» REQUIREMENT: In the material below, find each line that contains the word "fromage" and copy it.

» SOURCE DATA:
::::

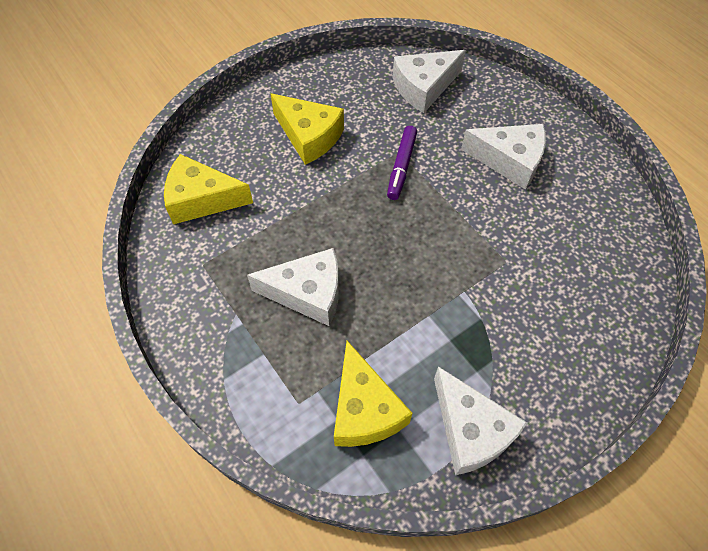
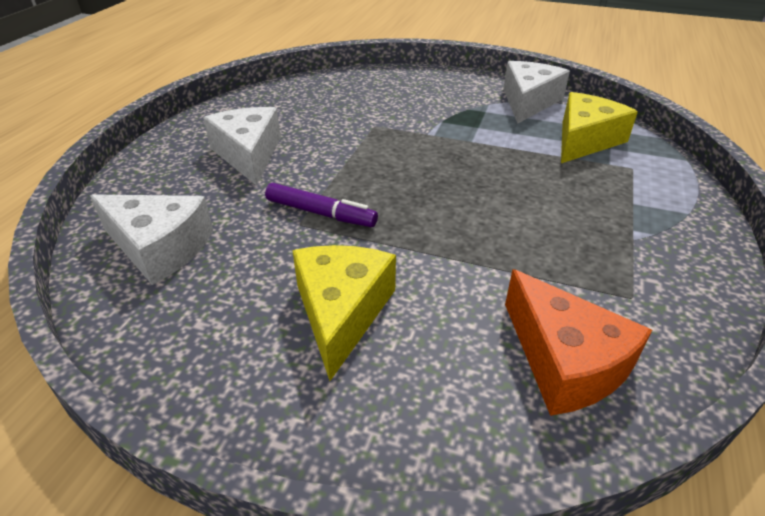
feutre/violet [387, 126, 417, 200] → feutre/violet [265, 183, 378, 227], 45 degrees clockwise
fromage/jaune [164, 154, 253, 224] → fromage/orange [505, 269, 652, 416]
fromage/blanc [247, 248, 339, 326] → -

::::

» OUTPUT OF THE EXERCISE:
fromage/jaune [164, 154, 253, 224] → fromage/orange [505, 269, 652, 416]
fromage/blanc [247, 248, 339, 326] → -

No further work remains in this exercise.